REQUIRED ACTION: Leave out pictures; repeat exactly the lines from the "LED: white -> green" line through the last of the data below.

Change listing data:

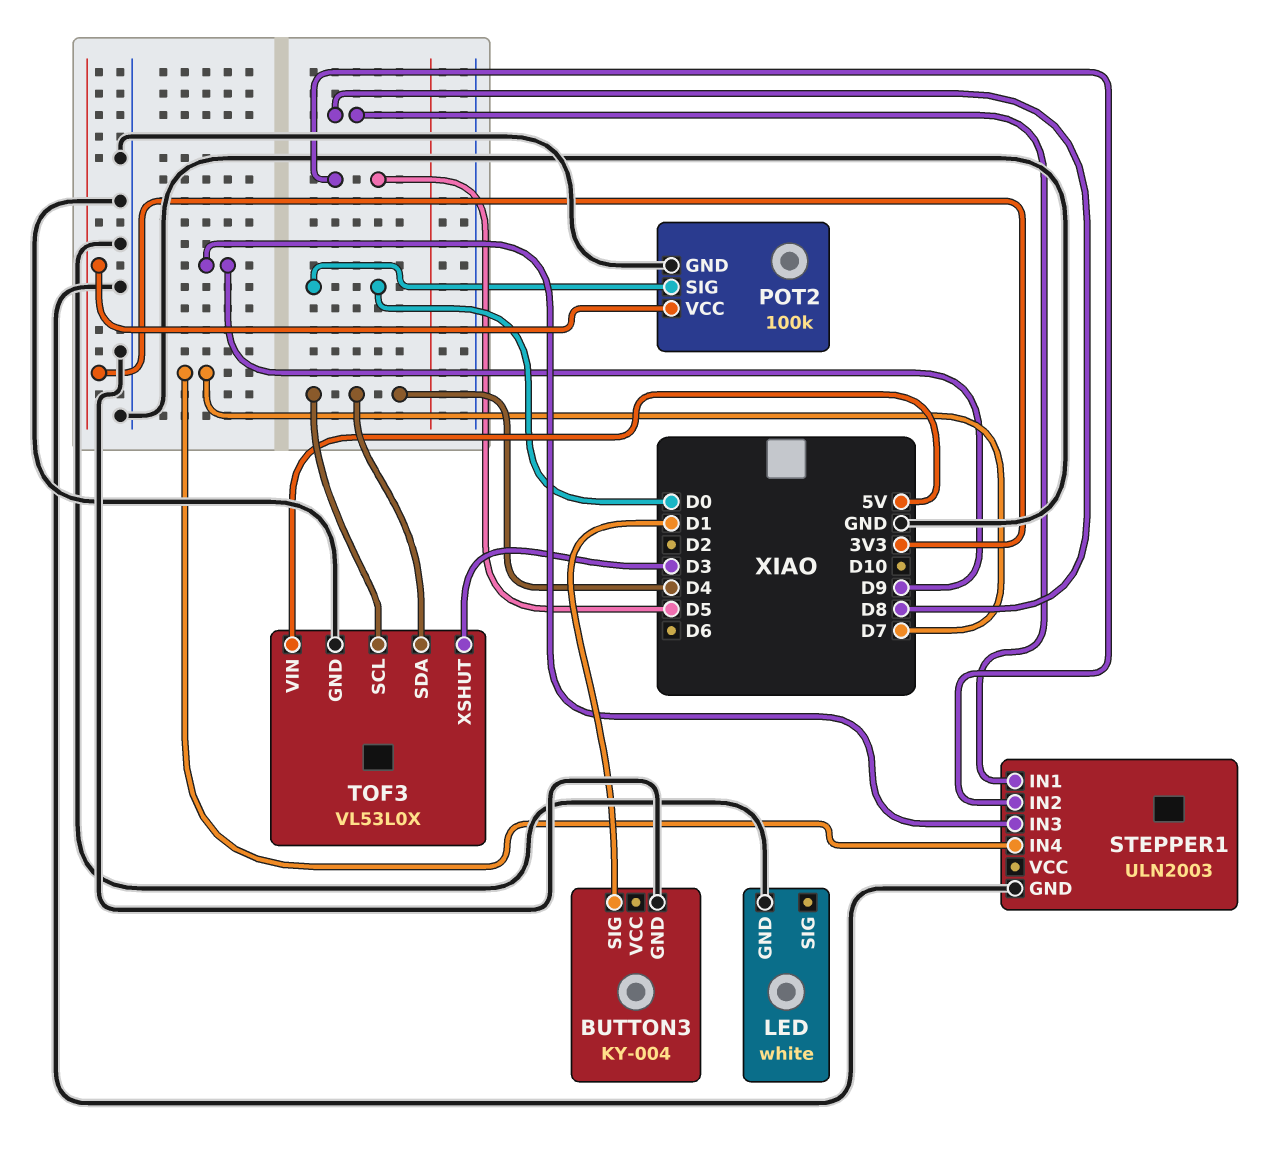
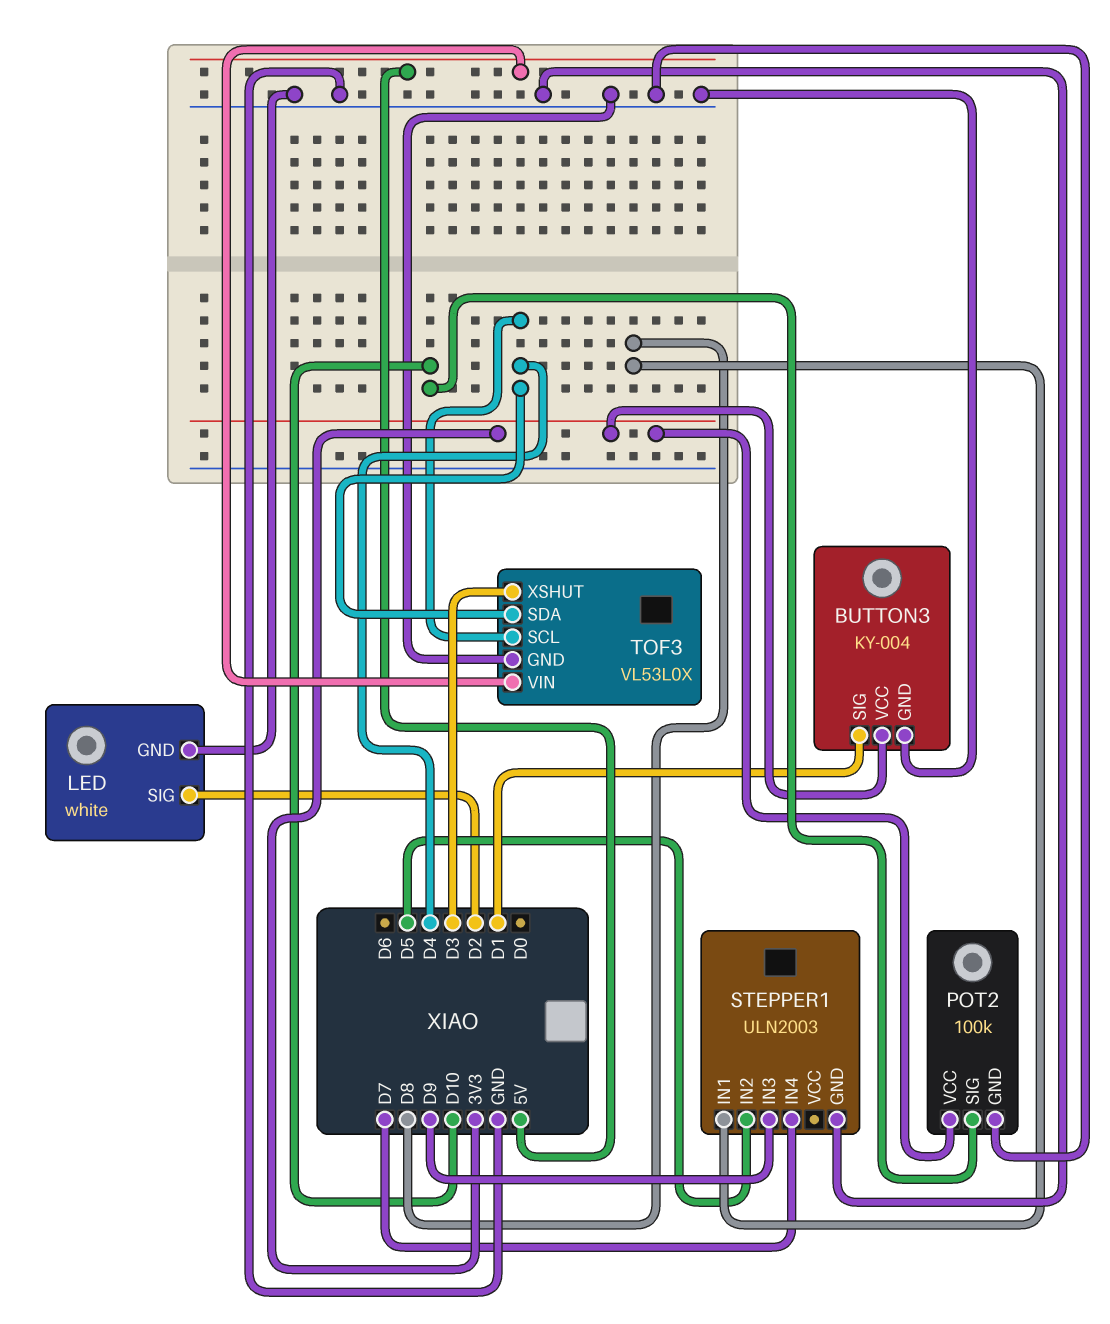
BUTTON3 pin VCC: none -> 3V3
LED pin SIG: none -> D2
POT2 pin SIG: D0 -> D10

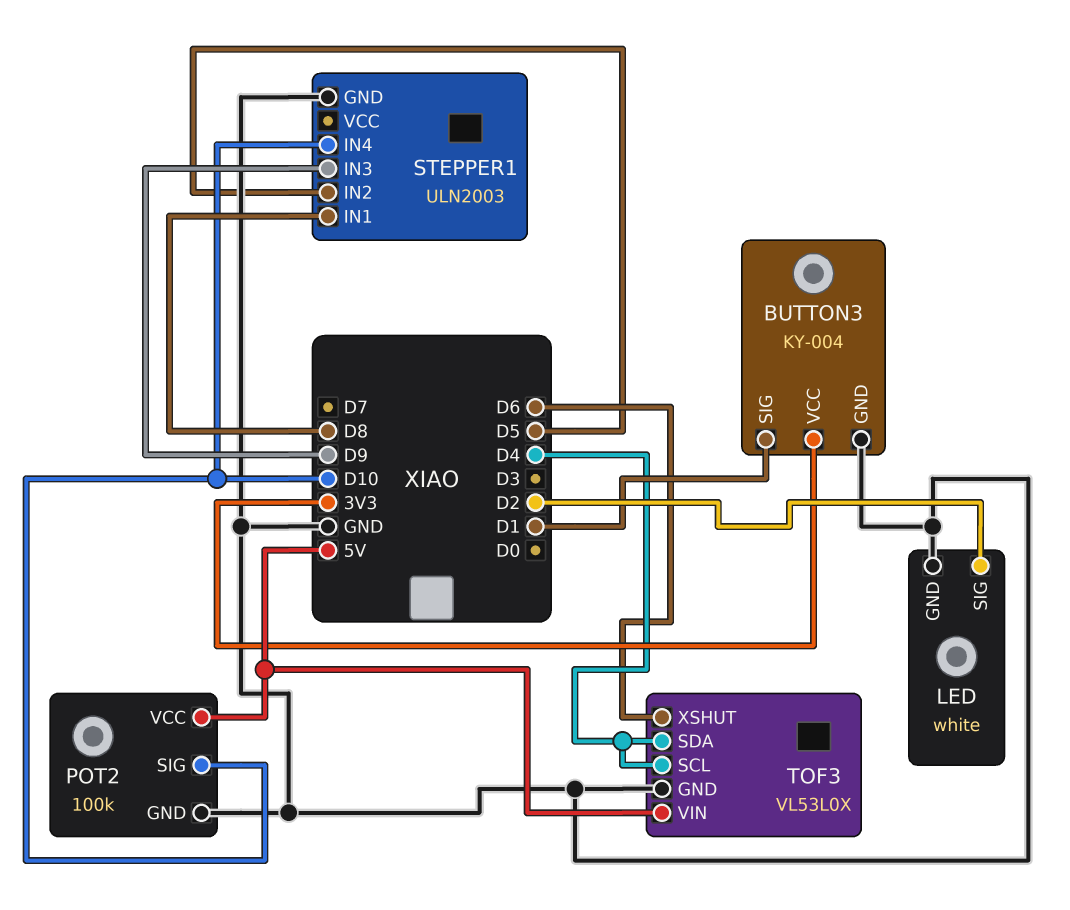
POT2 pin VCC: 3V3 -> 5V
STEPPER1 pin IN4: D7 -> D10
TOF3 pin XSHUT: D3 -> D6

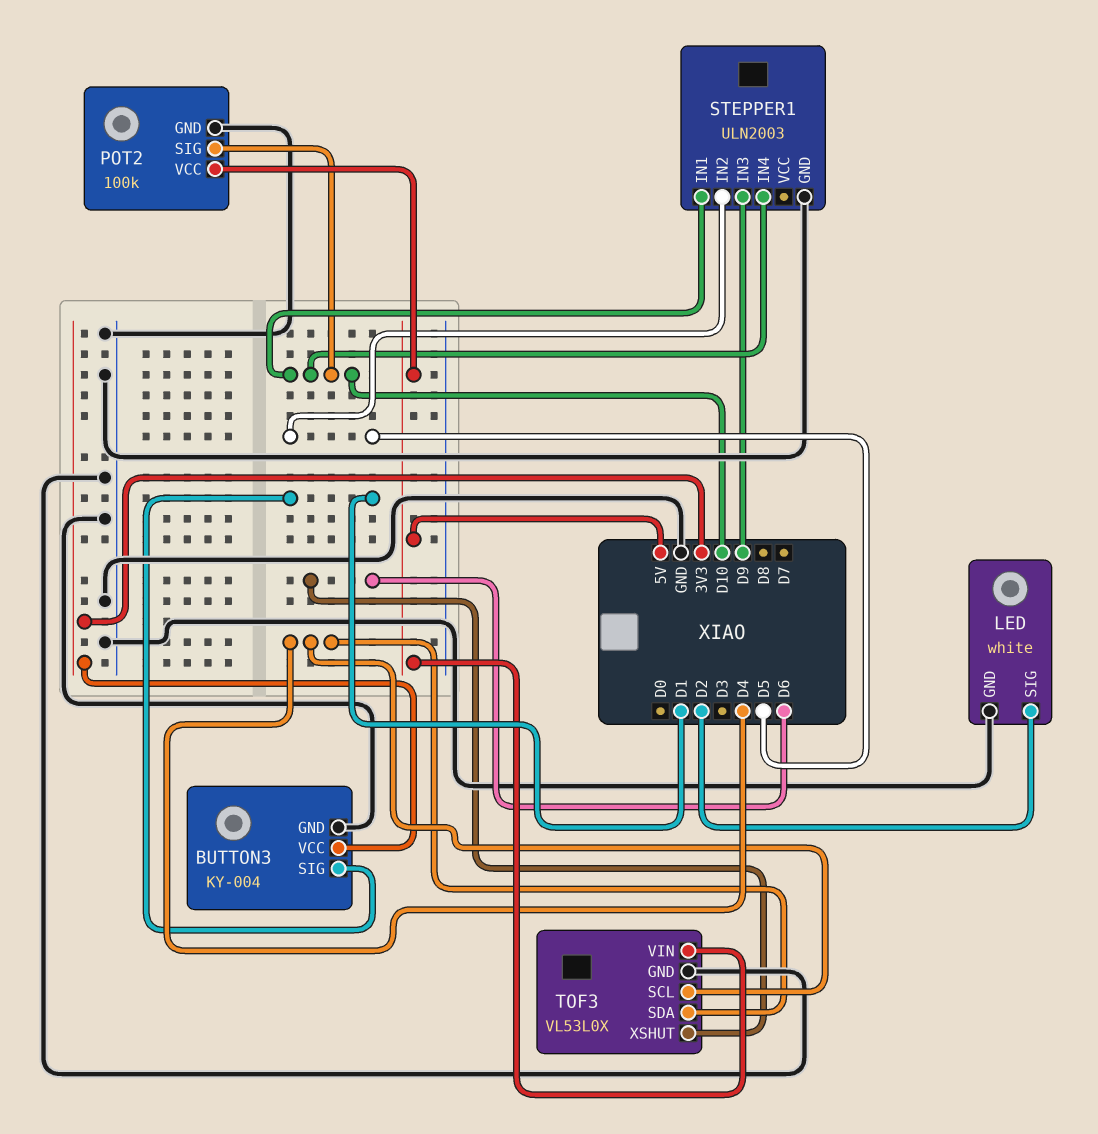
STEPPER1 pin IN1: D8 -> D10

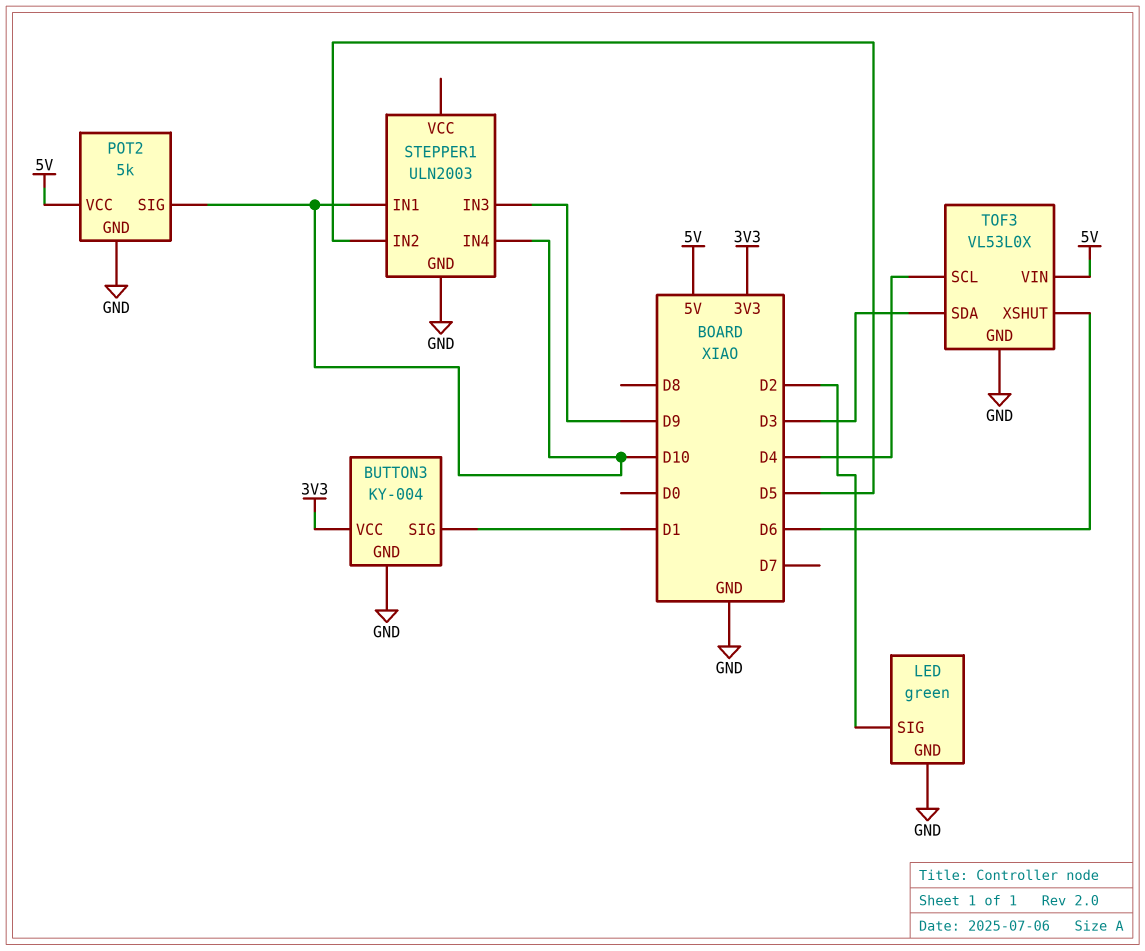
LED: white -> green
POT2: 100k -> 5k
TOF3 pin SDA: D4 -> D3

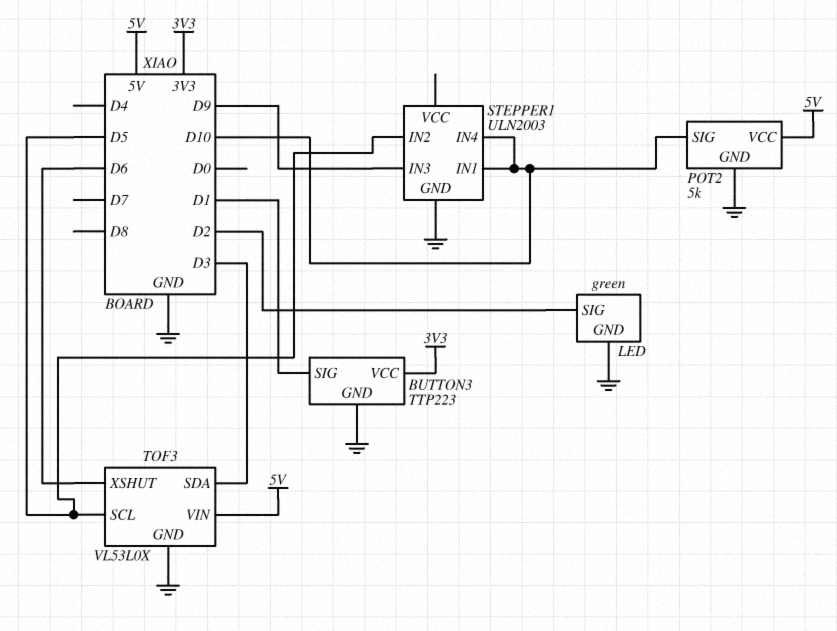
BUTTON3: KY-004 -> TTP223
TOF3 pin SCL: D4 -> D5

WRITTEN ANSWER:
LED: white -> green
POT2: 100k -> 5k
TOF3 pin SDA: D4 -> D3

BUTTON3: KY-004 -> TTP223
TOF3 pin SCL: D4 -> D5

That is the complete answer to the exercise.